### Task instructions:
Go to the line containing "U2: ATtiny841 -> ATtiny44" and return it and each line after it exactly, through the end of the data below, and nothing more.

### Data for processing:
------------------------------------

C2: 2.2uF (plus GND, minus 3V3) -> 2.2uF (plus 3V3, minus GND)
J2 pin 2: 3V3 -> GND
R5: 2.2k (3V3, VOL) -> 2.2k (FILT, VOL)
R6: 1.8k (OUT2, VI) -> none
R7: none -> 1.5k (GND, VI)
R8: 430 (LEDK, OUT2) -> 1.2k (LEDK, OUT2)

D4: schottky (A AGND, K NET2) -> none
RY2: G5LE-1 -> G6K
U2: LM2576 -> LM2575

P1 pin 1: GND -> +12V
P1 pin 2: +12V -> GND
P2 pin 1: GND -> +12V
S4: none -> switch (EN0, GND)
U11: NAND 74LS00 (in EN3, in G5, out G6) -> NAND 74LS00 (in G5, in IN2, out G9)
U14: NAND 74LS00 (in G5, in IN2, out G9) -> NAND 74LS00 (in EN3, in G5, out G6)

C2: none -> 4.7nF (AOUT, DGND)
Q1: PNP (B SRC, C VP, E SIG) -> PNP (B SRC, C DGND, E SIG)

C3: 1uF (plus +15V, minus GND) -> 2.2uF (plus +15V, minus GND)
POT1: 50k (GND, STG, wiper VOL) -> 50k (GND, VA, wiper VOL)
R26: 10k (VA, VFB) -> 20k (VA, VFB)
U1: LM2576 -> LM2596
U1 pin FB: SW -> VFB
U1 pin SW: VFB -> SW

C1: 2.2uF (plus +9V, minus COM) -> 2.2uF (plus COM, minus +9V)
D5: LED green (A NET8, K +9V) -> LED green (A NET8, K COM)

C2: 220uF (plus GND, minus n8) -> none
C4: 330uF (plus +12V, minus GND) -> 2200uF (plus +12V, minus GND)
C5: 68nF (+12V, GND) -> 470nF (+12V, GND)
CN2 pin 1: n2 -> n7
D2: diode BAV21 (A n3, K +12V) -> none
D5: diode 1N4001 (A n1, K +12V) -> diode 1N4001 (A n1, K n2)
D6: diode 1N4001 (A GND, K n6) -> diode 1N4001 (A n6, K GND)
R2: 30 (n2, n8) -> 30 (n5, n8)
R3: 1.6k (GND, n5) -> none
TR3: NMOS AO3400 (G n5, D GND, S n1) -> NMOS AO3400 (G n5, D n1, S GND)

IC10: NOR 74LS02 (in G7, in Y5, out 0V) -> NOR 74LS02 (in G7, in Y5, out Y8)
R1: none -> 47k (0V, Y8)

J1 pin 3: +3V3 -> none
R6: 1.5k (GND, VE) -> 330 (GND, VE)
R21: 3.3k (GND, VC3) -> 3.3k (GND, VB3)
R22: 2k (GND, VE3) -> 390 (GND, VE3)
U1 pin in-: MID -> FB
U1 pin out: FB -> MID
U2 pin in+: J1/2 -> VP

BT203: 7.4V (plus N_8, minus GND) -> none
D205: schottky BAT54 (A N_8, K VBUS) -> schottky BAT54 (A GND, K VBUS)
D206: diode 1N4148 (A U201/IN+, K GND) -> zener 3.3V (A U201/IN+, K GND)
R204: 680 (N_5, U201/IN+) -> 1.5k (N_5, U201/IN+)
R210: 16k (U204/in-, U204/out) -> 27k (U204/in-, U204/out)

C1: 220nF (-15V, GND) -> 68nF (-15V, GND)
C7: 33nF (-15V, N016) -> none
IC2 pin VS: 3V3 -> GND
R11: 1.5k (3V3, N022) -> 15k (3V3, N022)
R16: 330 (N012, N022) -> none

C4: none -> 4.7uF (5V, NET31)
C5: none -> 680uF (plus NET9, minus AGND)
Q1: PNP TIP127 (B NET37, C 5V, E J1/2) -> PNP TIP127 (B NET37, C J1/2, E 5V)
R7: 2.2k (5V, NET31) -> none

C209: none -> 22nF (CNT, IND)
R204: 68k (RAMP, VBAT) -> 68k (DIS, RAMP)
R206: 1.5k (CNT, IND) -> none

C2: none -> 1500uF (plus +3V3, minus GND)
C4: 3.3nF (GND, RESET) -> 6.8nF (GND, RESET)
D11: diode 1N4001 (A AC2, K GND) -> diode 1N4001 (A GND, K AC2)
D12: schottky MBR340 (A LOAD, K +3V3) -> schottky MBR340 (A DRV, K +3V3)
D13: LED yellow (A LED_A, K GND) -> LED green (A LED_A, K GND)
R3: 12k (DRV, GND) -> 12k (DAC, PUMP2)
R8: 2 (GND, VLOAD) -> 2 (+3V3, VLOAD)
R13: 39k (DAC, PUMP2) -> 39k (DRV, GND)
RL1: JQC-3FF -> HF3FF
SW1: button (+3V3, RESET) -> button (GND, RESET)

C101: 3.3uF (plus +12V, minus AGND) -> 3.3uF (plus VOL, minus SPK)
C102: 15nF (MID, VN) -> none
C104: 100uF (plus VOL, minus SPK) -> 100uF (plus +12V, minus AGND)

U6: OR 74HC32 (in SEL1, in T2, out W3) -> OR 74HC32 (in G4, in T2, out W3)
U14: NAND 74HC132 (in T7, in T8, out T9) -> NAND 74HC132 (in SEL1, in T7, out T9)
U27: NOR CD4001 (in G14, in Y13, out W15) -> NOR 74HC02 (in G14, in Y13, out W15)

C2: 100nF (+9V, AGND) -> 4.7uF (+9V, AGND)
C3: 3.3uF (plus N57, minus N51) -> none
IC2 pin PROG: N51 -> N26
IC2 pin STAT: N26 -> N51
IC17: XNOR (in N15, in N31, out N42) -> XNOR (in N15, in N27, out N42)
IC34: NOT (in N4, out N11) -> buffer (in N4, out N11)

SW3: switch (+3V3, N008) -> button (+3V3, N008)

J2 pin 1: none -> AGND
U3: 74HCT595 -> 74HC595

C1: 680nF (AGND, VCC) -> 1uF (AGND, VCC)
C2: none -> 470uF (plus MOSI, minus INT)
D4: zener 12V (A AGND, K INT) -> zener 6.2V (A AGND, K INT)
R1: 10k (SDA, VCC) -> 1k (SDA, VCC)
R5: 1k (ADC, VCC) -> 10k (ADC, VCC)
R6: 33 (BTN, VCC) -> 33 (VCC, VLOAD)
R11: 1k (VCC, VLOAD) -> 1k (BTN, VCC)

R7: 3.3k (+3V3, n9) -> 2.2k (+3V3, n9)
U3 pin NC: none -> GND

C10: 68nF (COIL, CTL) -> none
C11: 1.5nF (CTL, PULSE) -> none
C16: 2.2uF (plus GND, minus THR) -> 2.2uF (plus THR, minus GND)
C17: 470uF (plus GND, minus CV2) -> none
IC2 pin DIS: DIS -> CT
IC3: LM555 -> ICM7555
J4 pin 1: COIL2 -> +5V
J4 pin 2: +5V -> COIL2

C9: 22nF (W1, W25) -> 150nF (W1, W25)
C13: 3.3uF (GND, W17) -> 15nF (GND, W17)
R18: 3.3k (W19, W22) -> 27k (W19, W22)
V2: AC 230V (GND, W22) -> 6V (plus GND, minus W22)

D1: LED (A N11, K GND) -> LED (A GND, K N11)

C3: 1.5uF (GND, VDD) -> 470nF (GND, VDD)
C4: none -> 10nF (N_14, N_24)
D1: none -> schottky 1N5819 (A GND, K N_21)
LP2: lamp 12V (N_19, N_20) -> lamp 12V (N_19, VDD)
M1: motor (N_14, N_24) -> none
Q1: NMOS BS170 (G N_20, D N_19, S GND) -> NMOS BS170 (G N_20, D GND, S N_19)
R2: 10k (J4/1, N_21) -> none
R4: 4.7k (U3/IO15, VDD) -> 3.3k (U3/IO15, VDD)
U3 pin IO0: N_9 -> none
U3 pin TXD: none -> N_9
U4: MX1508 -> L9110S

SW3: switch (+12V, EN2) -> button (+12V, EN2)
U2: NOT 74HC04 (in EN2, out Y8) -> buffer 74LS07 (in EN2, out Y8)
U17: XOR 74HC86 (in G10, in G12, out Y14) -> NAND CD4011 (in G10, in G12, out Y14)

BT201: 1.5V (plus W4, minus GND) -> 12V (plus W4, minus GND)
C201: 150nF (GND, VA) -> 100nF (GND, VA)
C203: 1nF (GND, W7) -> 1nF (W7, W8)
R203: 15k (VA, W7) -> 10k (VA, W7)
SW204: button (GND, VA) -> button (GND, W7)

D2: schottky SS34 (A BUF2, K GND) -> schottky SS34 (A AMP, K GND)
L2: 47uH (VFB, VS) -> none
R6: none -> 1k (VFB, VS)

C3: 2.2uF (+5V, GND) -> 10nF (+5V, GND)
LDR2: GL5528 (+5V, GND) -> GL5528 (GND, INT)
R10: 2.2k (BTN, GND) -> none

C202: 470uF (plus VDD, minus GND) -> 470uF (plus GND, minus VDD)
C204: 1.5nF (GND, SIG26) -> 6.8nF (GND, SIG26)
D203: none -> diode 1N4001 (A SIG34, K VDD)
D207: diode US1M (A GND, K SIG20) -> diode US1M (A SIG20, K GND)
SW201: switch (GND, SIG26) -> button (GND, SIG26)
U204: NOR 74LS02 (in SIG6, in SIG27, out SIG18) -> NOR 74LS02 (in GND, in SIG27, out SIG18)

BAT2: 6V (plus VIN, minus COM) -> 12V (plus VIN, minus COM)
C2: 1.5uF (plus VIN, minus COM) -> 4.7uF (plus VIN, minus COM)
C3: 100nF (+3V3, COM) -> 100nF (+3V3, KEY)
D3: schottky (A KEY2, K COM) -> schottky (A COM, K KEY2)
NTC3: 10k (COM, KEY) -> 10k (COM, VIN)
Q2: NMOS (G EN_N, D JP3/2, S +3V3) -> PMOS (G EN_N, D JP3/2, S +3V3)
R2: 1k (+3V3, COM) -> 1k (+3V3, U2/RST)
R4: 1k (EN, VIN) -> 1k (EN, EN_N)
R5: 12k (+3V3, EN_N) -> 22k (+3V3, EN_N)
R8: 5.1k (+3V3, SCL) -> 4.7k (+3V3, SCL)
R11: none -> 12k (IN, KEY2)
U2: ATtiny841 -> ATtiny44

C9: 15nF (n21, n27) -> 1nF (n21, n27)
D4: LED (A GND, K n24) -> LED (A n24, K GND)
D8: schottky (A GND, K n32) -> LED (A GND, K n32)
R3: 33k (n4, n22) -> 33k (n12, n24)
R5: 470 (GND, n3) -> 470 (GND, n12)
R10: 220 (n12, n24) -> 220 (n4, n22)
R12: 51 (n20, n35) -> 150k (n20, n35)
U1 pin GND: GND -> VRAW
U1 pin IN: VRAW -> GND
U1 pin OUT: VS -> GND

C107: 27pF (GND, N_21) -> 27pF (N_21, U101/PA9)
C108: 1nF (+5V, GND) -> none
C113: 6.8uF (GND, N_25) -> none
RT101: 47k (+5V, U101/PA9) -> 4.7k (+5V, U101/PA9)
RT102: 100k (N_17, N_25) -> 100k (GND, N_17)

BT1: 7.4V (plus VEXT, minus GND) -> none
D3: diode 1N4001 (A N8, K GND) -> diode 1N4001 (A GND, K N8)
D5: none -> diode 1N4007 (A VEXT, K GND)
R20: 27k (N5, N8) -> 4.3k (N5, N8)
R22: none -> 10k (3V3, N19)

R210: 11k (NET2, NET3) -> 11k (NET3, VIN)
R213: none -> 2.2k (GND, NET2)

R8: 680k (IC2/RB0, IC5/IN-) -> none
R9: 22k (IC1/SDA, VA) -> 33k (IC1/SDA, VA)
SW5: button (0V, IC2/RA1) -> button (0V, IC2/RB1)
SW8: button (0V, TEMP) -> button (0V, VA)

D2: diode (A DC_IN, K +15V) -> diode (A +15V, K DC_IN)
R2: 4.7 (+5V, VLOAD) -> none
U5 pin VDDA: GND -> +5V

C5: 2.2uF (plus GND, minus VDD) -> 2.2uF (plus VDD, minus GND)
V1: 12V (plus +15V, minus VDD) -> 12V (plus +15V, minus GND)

------------------------------------

### Written solution:
U2: ATtiny841 -> ATtiny44

C9: 15nF (n21, n27) -> 1nF (n21, n27)
D4: LED (A GND, K n24) -> LED (A n24, K GND)
D8: schottky (A GND, K n32) -> LED (A GND, K n32)
R3: 33k (n4, n22) -> 33k (n12, n24)
R5: 470 (GND, n3) -> 470 (GND, n12)
R10: 220 (n12, n24) -> 220 (n4, n22)
R12: 51 (n20, n35) -> 150k (n20, n35)
U1 pin GND: GND -> VRAW
U1 pin IN: VRAW -> GND
U1 pin OUT: VS -> GND

C107: 27pF (GND, N_21) -> 27pF (N_21, U101/PA9)
C108: 1nF (+5V, GND) -> none
C113: 6.8uF (GND, N_25) -> none
RT101: 47k (+5V, U101/PA9) -> 4.7k (+5V, U101/PA9)
RT102: 100k (N_17, N_25) -> 100k (GND, N_17)

BT1: 7.4V (plus VEXT, minus GND) -> none
D3: diode 1N4001 (A N8, K GND) -> diode 1N4001 (A GND, K N8)
D5: none -> diode 1N4007 (A VEXT, K GND)
R20: 27k (N5, N8) -> 4.3k (N5, N8)
R22: none -> 10k (3V3, N19)

R210: 11k (NET2, NET3) -> 11k (NET3, VIN)
R213: none -> 2.2k (GND, NET2)

R8: 680k (IC2/RB0, IC5/IN-) -> none
R9: 22k (IC1/SDA, VA) -> 33k (IC1/SDA, VA)
SW5: button (0V, IC2/RA1) -> button (0V, IC2/RB1)
SW8: button (0V, TEMP) -> button (0V, VA)

D2: diode (A DC_IN, K +15V) -> diode (A +15V, K DC_IN)
R2: 4.7 (+5V, VLOAD) -> none
U5 pin VDDA: GND -> +5V

C5: 2.2uF (plus GND, minus VDD) -> 2.2uF (plus VDD, minus GND)
V1: 12V (plus +15V, minus VDD) -> 12V (plus +15V, minus GND)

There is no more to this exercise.